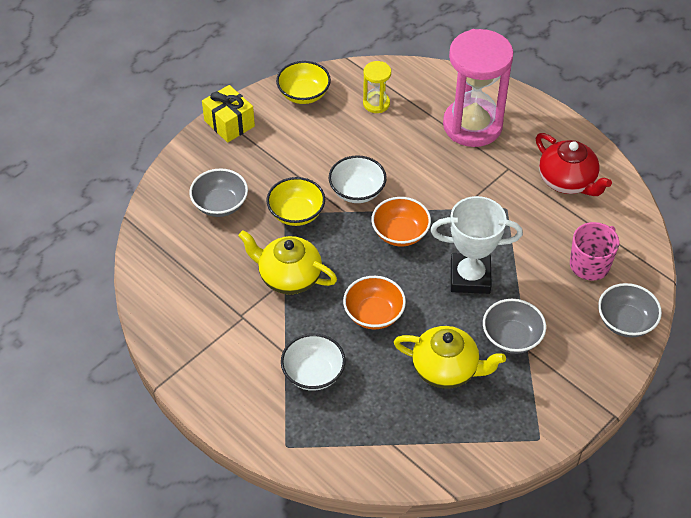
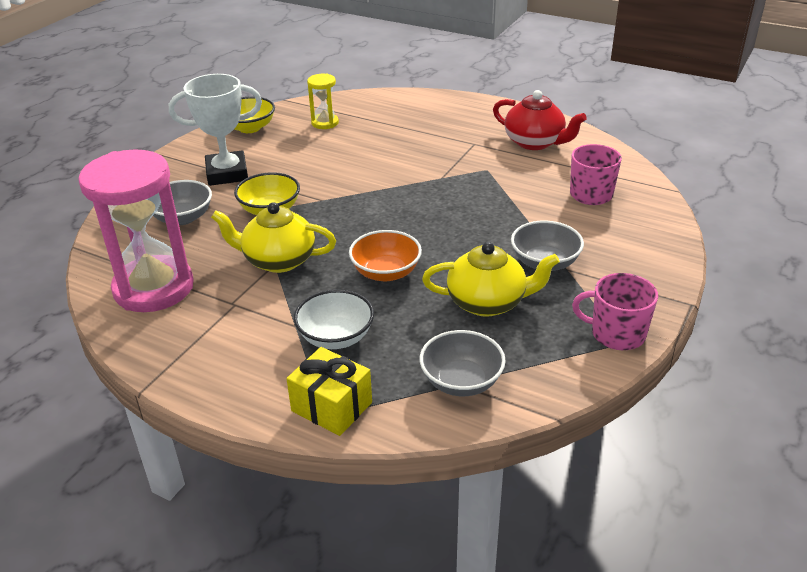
camera: 15 degrees left, 15 degrees down
(229, 123) = (177, 159): yellow gift -> yellow gift (331, 407)
(357, 191) = (329, 183): white bowl -> none
(400, 233) = (387, 205): orange bowl -> none
(470, 277) = (476, 225): white trophy -> white trophy (227, 173)
(472, 125) = (425, 122): pink hourglass -> pink hourglass (154, 288)
(537, 429) = (616, 334): none -> pink mug
(625, 322) = (653, 228): grey bowl -> grey bowl (461, 381)

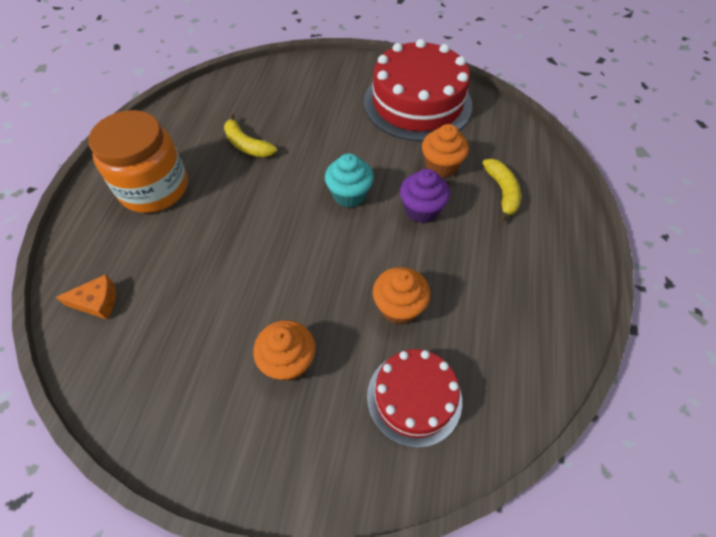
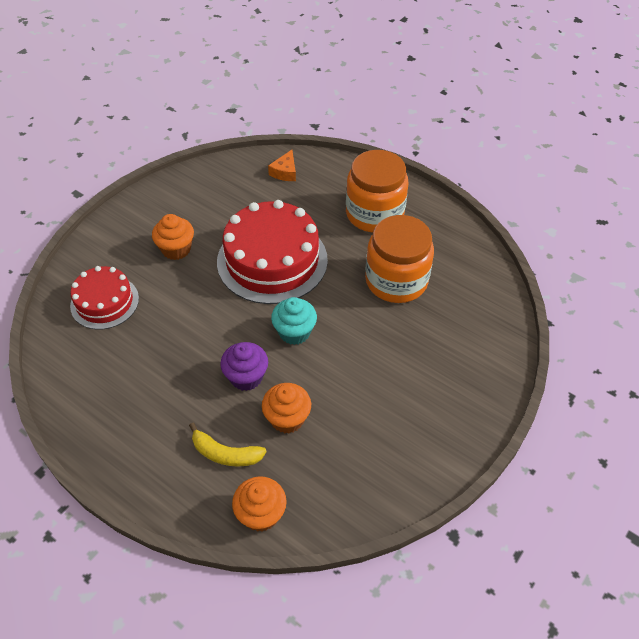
camera: 115 degrees right, 5 degrees down
(247, 145) = (396, 280): yellow banana -> orange jar
(399, 307) = (170, 321): orange cupcake -> orange cupcake (261, 514)
(417, 103) = (390, 443): red cake -> red cake (272, 260)

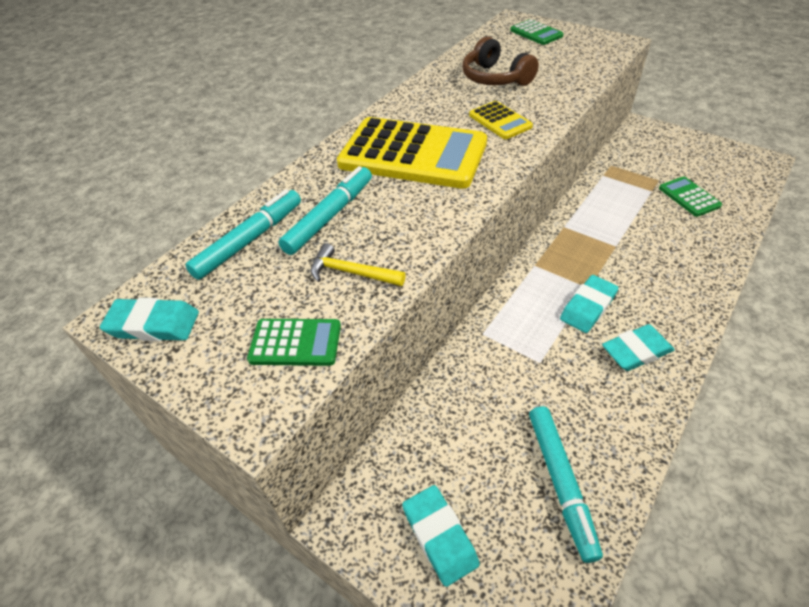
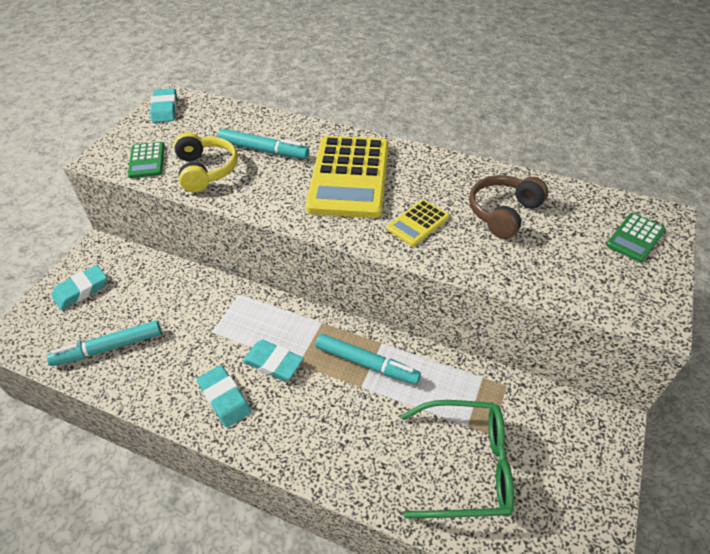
camera: 75 degrees right, 0 degrees up
(249, 240) = (236, 123): turquoise marker -> turquoise marker (366, 363)
(351, 272) = (206, 170): yellow hammer -> yellow headphones
(689, 197) = (466, 466): green calculator -> green glasses

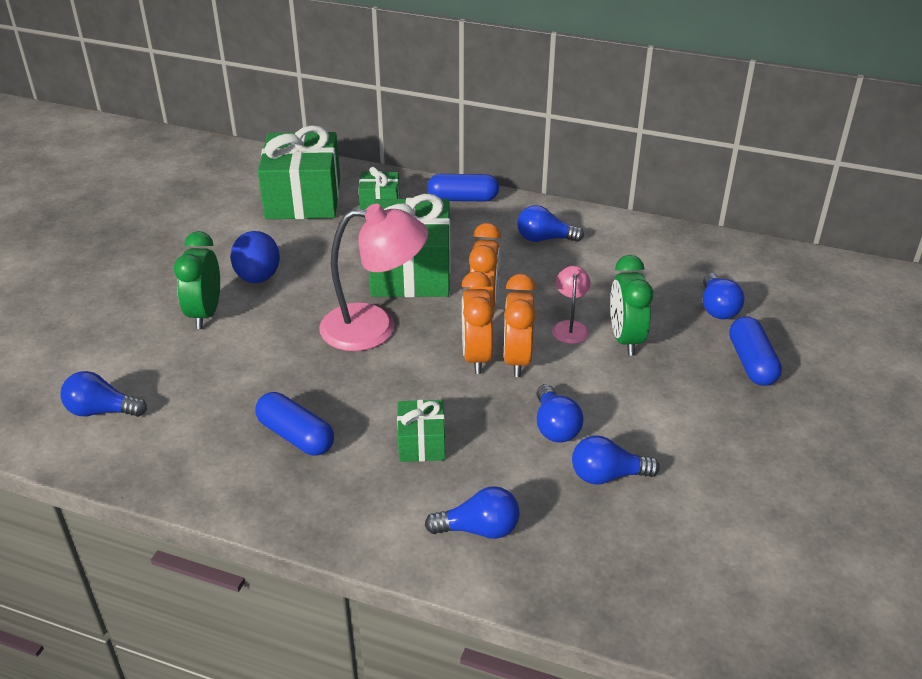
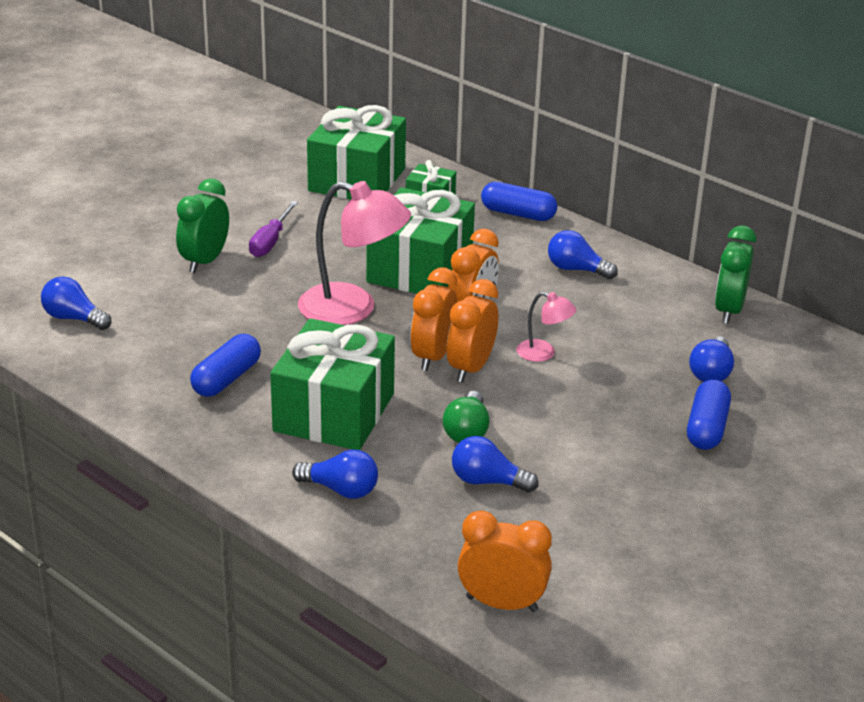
camera: 20 degrees right, 5 degrees down
(258, 278) = (270, 242): blue egg -> purple screwdriver
(296, 436) = (226, 379): blue capsule -> blue capsule turned 60 degrees clockwise
(421, 443) = (334, 412): green gift -> green gift, size x2.06
(555, 427) = (467, 431): blue light bulb -> green light bulb
(570, 327) = (543, 353): pink lamp -> pink lamp turned 90 degrees clockwise
(625, 339) = (592, 377): green clock -> green clock (728, 311)
(708, 611) = (502, 604): none -> orange clock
===
Count every line in the preceding entries where the string "none" appears, then state only the total.

4